##### DATA
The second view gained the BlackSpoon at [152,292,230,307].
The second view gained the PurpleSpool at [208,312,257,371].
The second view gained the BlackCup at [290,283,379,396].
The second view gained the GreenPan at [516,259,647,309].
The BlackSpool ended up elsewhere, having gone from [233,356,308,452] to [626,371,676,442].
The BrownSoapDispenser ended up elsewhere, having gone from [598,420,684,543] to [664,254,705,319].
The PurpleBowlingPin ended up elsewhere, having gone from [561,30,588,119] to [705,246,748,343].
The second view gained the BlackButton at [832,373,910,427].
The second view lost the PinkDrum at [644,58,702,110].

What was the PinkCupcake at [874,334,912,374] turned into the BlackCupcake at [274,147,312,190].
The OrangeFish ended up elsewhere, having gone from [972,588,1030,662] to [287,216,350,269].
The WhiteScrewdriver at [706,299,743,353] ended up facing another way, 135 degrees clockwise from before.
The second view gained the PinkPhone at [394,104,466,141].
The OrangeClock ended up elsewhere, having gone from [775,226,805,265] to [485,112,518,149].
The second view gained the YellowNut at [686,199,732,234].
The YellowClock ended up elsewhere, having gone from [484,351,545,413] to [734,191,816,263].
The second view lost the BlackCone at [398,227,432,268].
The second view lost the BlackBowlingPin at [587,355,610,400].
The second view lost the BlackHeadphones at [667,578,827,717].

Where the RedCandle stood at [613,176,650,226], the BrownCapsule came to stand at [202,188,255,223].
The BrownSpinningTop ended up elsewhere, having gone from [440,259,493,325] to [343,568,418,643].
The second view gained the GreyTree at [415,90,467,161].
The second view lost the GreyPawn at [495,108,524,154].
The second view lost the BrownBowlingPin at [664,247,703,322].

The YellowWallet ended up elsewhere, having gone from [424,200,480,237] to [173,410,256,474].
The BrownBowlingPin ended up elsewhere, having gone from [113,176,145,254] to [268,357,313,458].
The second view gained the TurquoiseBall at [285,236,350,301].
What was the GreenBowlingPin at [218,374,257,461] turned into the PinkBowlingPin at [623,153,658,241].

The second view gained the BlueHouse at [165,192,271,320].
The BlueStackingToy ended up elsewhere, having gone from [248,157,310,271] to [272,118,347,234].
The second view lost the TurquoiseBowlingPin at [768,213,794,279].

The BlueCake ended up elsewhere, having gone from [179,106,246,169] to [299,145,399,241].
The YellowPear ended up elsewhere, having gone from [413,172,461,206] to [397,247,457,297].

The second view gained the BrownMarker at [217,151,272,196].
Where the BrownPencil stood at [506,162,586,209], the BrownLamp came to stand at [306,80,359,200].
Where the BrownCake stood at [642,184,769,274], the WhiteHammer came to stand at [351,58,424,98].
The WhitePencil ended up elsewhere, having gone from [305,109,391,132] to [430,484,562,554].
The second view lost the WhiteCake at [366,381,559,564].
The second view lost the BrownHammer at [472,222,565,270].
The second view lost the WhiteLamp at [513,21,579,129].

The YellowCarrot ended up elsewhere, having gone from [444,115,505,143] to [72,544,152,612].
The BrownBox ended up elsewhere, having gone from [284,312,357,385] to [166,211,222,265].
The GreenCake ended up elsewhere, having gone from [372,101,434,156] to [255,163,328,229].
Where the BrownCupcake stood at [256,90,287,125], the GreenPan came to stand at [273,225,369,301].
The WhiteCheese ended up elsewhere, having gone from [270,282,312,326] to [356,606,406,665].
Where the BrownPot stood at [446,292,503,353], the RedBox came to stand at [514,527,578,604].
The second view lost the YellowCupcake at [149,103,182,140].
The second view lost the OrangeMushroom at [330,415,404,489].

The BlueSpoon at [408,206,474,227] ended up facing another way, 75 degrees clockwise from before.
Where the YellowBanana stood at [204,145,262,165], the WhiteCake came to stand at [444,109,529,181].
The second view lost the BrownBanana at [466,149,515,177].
##########
## WHAT THE EXERCISE ASKS
Write out a word-for-word copy of every entry above.

## EXERCISE ANSWER
The second view gained the BlackSpoon at [152,292,230,307].
The second view gained the PurpleSpool at [208,312,257,371].
The second view gained the BlackCup at [290,283,379,396].
The second view gained the GreenPan at [516,259,647,309].
The BlackSpool ended up elsewhere, having gone from [233,356,308,452] to [626,371,676,442].
The BrownSoapDispenser ended up elsewhere, having gone from [598,420,684,543] to [664,254,705,319].
The PurpleBowlingPin ended up elsewhere, having gone from [561,30,588,119] to [705,246,748,343].
The second view gained the BlackButton at [832,373,910,427].
The second view lost the PinkDrum at [644,58,702,110].

What was the PinkCupcake at [874,334,912,374] turned into the BlackCupcake at [274,147,312,190].
The OrangeFish ended up elsewhere, having gone from [972,588,1030,662] to [287,216,350,269].
The WhiteScrewdriver at [706,299,743,353] ended up facing another way, 135 degrees clockwise from before.
The second view gained the PinkPhone at [394,104,466,141].
The OrangeClock ended up elsewhere, having gone from [775,226,805,265] to [485,112,518,149].
The second view gained the YellowNut at [686,199,732,234].
The YellowClock ended up elsewhere, having gone from [484,351,545,413] to [734,191,816,263].
The second view lost the BlackCone at [398,227,432,268].
The second view lost the BlackBowlingPin at [587,355,610,400].
The second view lost the BlackHeadphones at [667,578,827,717].

Where the RedCandle stood at [613,176,650,226], the BrownCapsule came to stand at [202,188,255,223].
The BrownSpinningTop ended up elsewhere, having gone from [440,259,493,325] to [343,568,418,643].
The second view gained the GreyTree at [415,90,467,161].
The second view lost the GreyPawn at [495,108,524,154].
The second view lost the BrownBowlingPin at [664,247,703,322].

The YellowWallet ended up elsewhere, having gone from [424,200,480,237] to [173,410,256,474].
The BrownBowlingPin ended up elsewhere, having gone from [113,176,145,254] to [268,357,313,458].
The second view gained the TurquoiseBall at [285,236,350,301].
What was the GreenBowlingPin at [218,374,257,461] turned into the PinkBowlingPin at [623,153,658,241].

The second view gained the BlueHouse at [165,192,271,320].
The BlueStackingToy ended up elsewhere, having gone from [248,157,310,271] to [272,118,347,234].
The second view lost the TurquoiseBowlingPin at [768,213,794,279].

The BlueCake ended up elsewhere, having gone from [179,106,246,169] to [299,145,399,241].
The YellowPear ended up elsewhere, having gone from [413,172,461,206] to [397,247,457,297].

The second view gained the BrownMarker at [217,151,272,196].
Where the BrownPencil stood at [506,162,586,209], the BrownLamp came to stand at [306,80,359,200].
Where the BrownCake stood at [642,184,769,274], the WhiteHammer came to stand at [351,58,424,98].
The WhitePencil ended up elsewhere, having gone from [305,109,391,132] to [430,484,562,554].
The second view lost the WhiteCake at [366,381,559,564].
The second view lost the BrownHammer at [472,222,565,270].
The second view lost the WhiteLamp at [513,21,579,129].

The YellowCarrot ended up elsewhere, having gone from [444,115,505,143] to [72,544,152,612].
The BrownBox ended up elsewhere, having gone from [284,312,357,385] to [166,211,222,265].
The GreenCake ended up elsewhere, having gone from [372,101,434,156] to [255,163,328,229].
Where the BrownCupcake stood at [256,90,287,125], the GreenPan came to stand at [273,225,369,301].
The WhiteCheese ended up elsewhere, having gone from [270,282,312,326] to [356,606,406,665].
Where the BrownPot stood at [446,292,503,353], the RedBox came to stand at [514,527,578,604].
The second view lost the YellowCupcake at [149,103,182,140].
The second view lost the OrangeMushroom at [330,415,404,489].

The BlueSpoon at [408,206,474,227] ended up facing another way, 75 degrees clockwise from before.
Where the YellowBanana stood at [204,145,262,165], the WhiteCake came to stand at [444,109,529,181].
The second view lost the BrownBanana at [466,149,515,177].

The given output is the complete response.